= Beginning of Section =

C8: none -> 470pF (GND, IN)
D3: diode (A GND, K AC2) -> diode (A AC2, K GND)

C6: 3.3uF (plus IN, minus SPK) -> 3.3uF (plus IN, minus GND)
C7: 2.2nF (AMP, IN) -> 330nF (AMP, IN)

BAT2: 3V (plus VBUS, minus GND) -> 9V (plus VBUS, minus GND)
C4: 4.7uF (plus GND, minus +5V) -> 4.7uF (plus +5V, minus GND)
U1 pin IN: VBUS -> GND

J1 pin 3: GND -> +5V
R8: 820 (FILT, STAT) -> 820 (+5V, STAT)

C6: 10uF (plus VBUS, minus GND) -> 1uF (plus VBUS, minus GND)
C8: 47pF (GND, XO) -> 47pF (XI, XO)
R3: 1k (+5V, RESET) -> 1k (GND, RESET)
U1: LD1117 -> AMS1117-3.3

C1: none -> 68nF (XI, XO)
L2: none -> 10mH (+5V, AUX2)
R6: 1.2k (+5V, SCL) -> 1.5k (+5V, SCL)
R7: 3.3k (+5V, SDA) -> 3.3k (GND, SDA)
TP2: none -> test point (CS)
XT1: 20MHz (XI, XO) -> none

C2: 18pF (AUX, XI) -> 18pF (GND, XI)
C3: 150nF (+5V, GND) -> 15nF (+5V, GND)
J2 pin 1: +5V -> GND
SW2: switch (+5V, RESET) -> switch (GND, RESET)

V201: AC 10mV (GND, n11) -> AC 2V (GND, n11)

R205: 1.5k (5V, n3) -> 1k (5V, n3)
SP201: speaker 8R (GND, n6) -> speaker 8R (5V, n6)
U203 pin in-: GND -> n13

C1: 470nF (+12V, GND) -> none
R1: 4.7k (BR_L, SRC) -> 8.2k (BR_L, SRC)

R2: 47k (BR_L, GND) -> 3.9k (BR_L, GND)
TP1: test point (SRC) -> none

= End of Section =

_Work instructions:_ Each record should be returned precisely as written.

_Reply to the exercise:_
C8: none -> 470pF (GND, IN)
D3: diode (A GND, K AC2) -> diode (A AC2, K GND)

C6: 3.3uF (plus IN, minus SPK) -> 3.3uF (plus IN, minus GND)
C7: 2.2nF (AMP, IN) -> 330nF (AMP, IN)

BAT2: 3V (plus VBUS, minus GND) -> 9V (plus VBUS, minus GND)
C4: 4.7uF (plus GND, minus +5V) -> 4.7uF (plus +5V, minus GND)
U1 pin IN: VBUS -> GND

J1 pin 3: GND -> +5V
R8: 820 (FILT, STAT) -> 820 (+5V, STAT)

C6: 10uF (plus VBUS, minus GND) -> 1uF (plus VBUS, minus GND)
C8: 47pF (GND, XO) -> 47pF (XI, XO)
R3: 1k (+5V, RESET) -> 1k (GND, RESET)
U1: LD1117 -> AMS1117-3.3

C1: none -> 68nF (XI, XO)
L2: none -> 10mH (+5V, AUX2)
R6: 1.2k (+5V, SCL) -> 1.5k (+5V, SCL)
R7: 3.3k (+5V, SDA) -> 3.3k (GND, SDA)
TP2: none -> test point (CS)
XT1: 20MHz (XI, XO) -> none

C2: 18pF (AUX, XI) -> 18pF (GND, XI)
C3: 150nF (+5V, GND) -> 15nF (+5V, GND)
J2 pin 1: +5V -> GND
SW2: switch (+5V, RESET) -> switch (GND, RESET)

V201: AC 10mV (GND, n11) -> AC 2V (GND, n11)

R205: 1.5k (5V, n3) -> 1k (5V, n3)
SP201: speaker 8R (GND, n6) -> speaker 8R (5V, n6)
U203 pin in-: GND -> n13

C1: 470nF (+12V, GND) -> none
R1: 4.7k (BR_L, SRC) -> 8.2k (BR_L, SRC)

R2: 47k (BR_L, GND) -> 3.9k (BR_L, GND)
TP1: test point (SRC) -> none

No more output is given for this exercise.